What the task asks - Among the records, which lines include "none"? List them.

Task material -
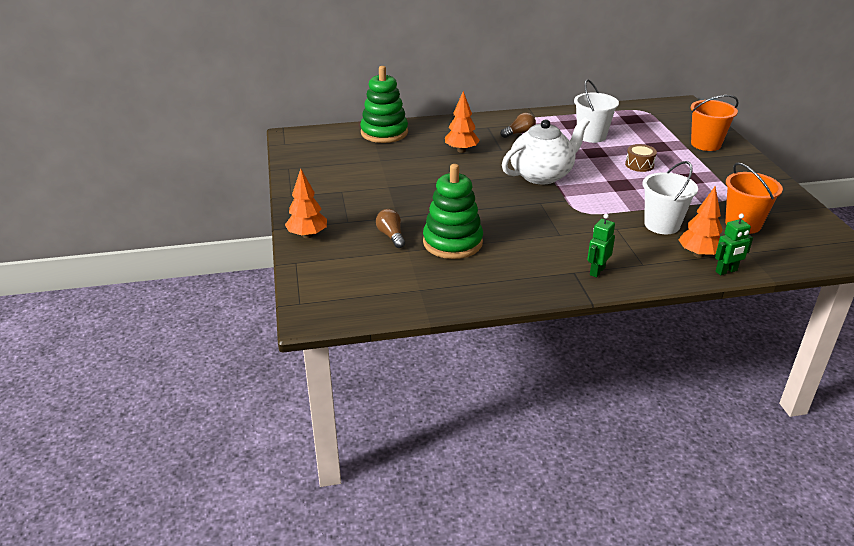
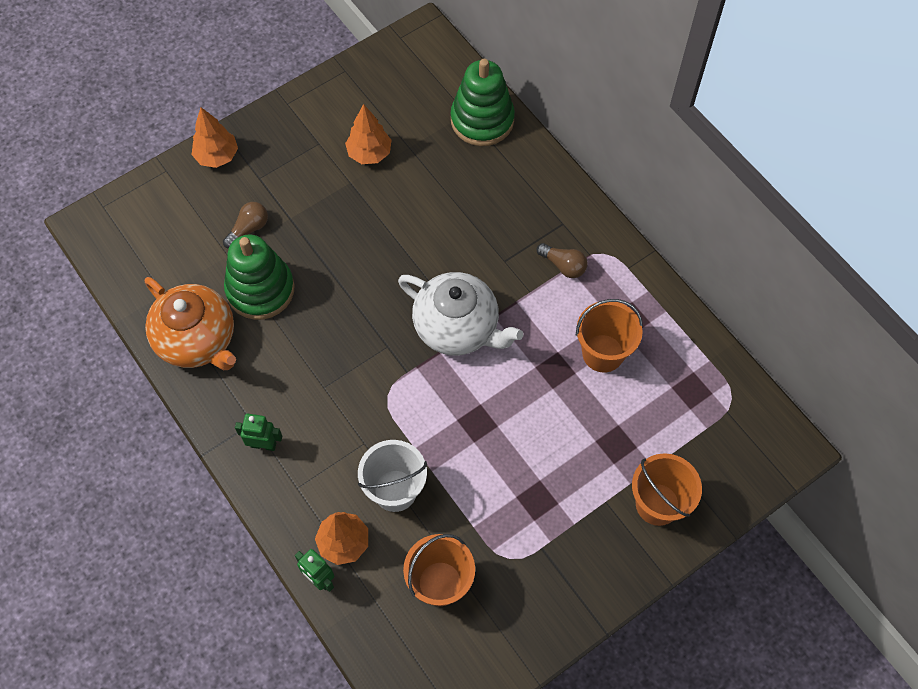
camera: 65 degrees right, 30 degrees up
(461, 150) = (478, 219): orange tree -> orange tree (369, 153)
(479, 281) = (198, 340): none -> orange teapot
(591, 136) = (603, 353): white bucket -> orange bucket
(639, 165) = (545, 432): brown drum -> none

Task response -
(479, 281) = (198, 340): none -> orange teapot
(639, 165) = (545, 432): brown drum -> none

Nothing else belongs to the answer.